__The task__. Would you restate, exactly as they appear, the lines from the one containing "JOY3 pin VRY: A1 -> D8" through the end of the data below?

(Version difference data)
* * *

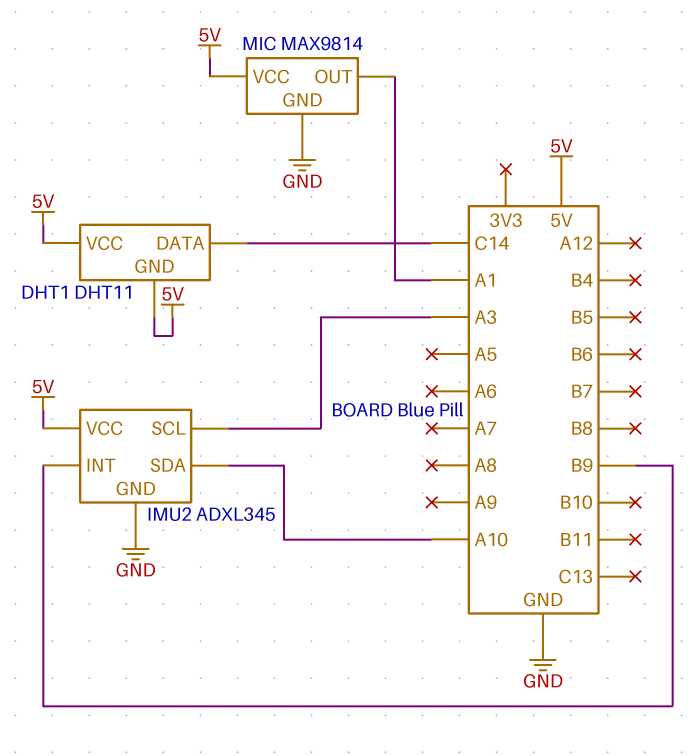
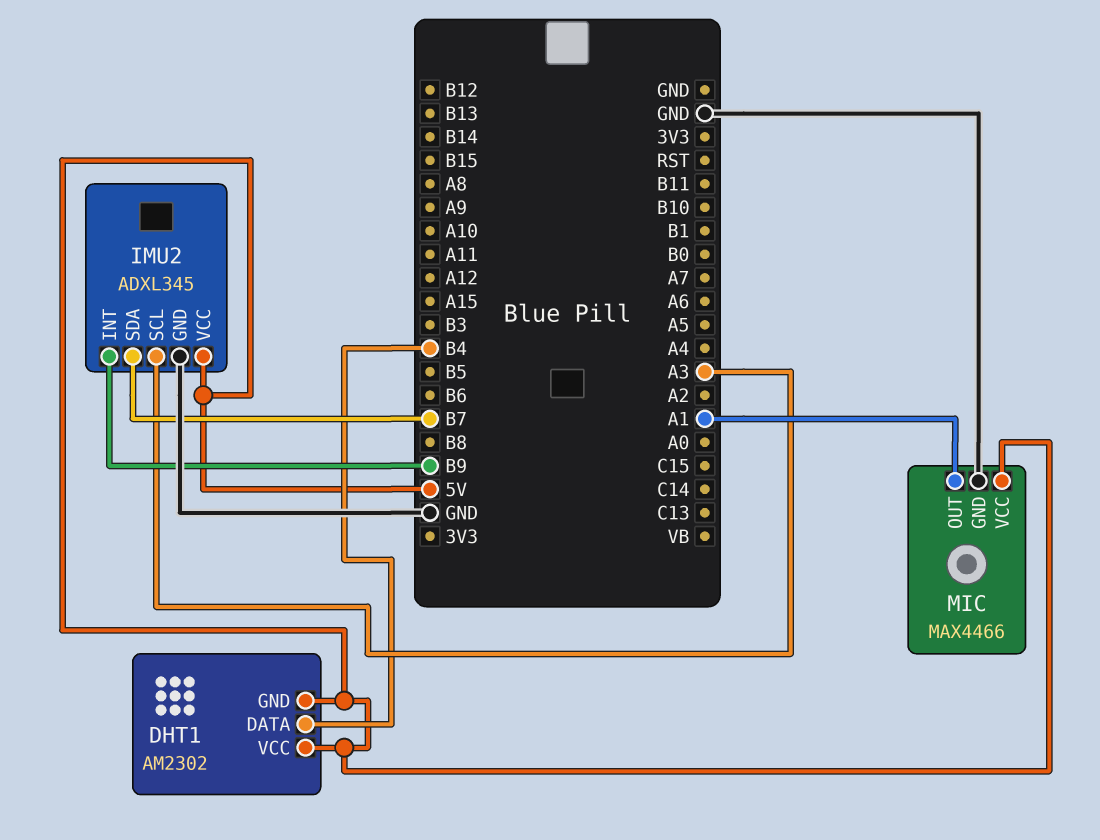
DHT1: DHT11 -> AM2302
DHT1 pin DATA: C14 -> B4
IMU2 pin SDA: A10 -> B7
MIC: MAX9814 -> MAX4466

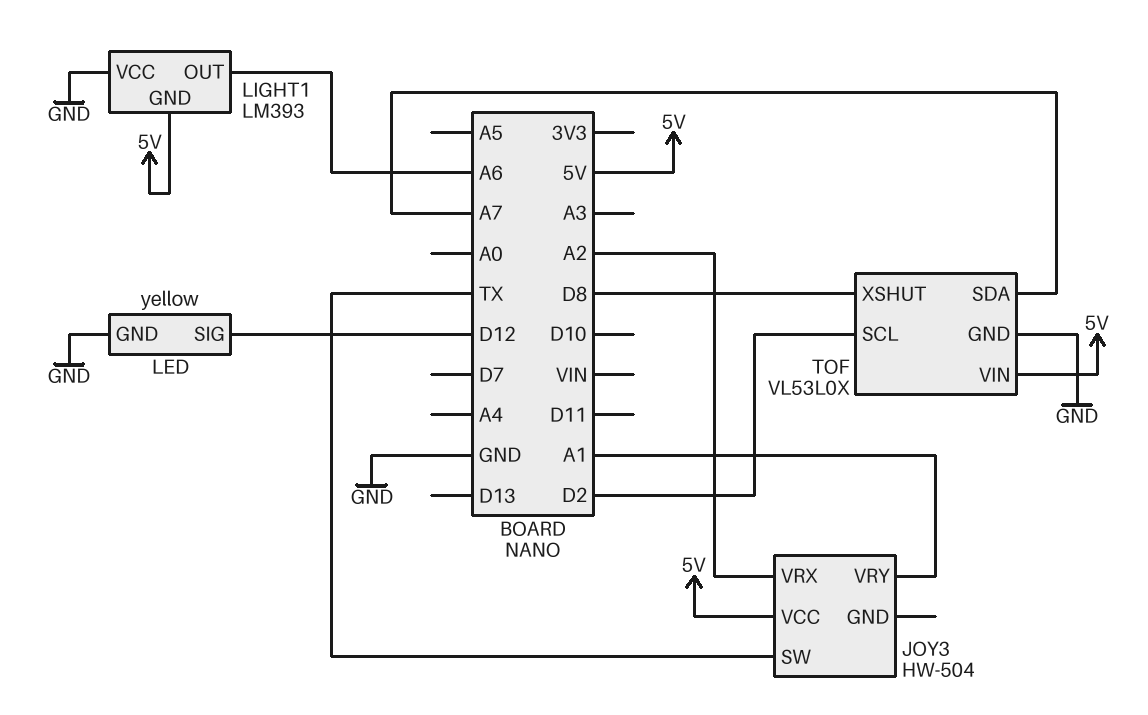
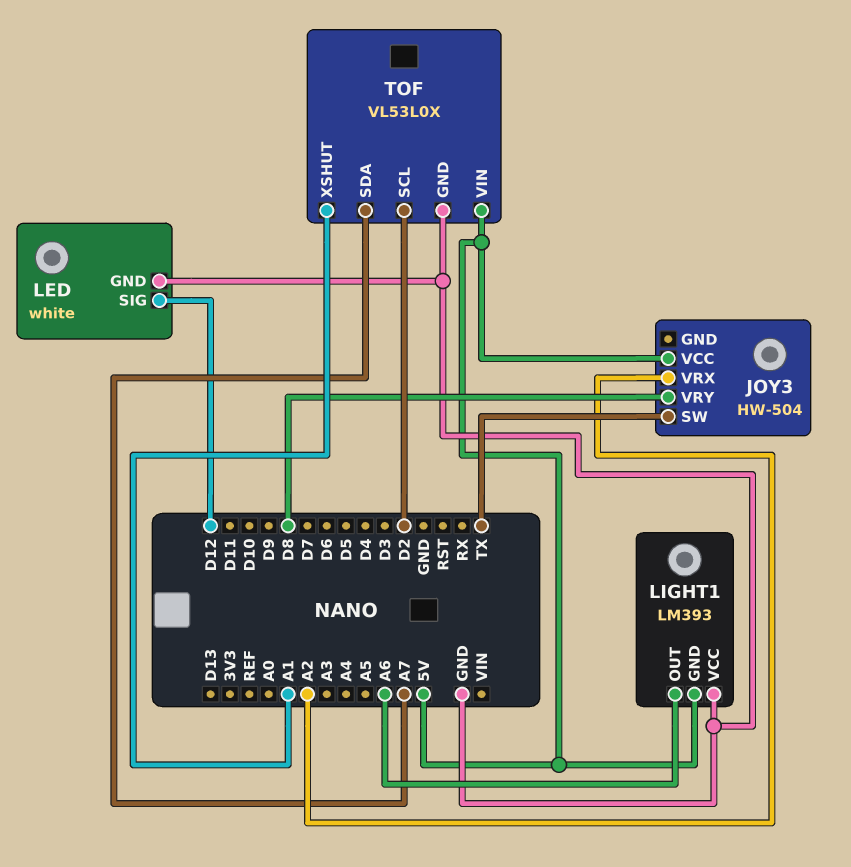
JOY3 pin VRY: A1 -> D8
LED: yellow -> white
TOF pin XSHUT: D8 -> A1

* * *

__Response area__.
JOY3 pin VRY: A1 -> D8
LED: yellow -> white
TOF pin XSHUT: D8 -> A1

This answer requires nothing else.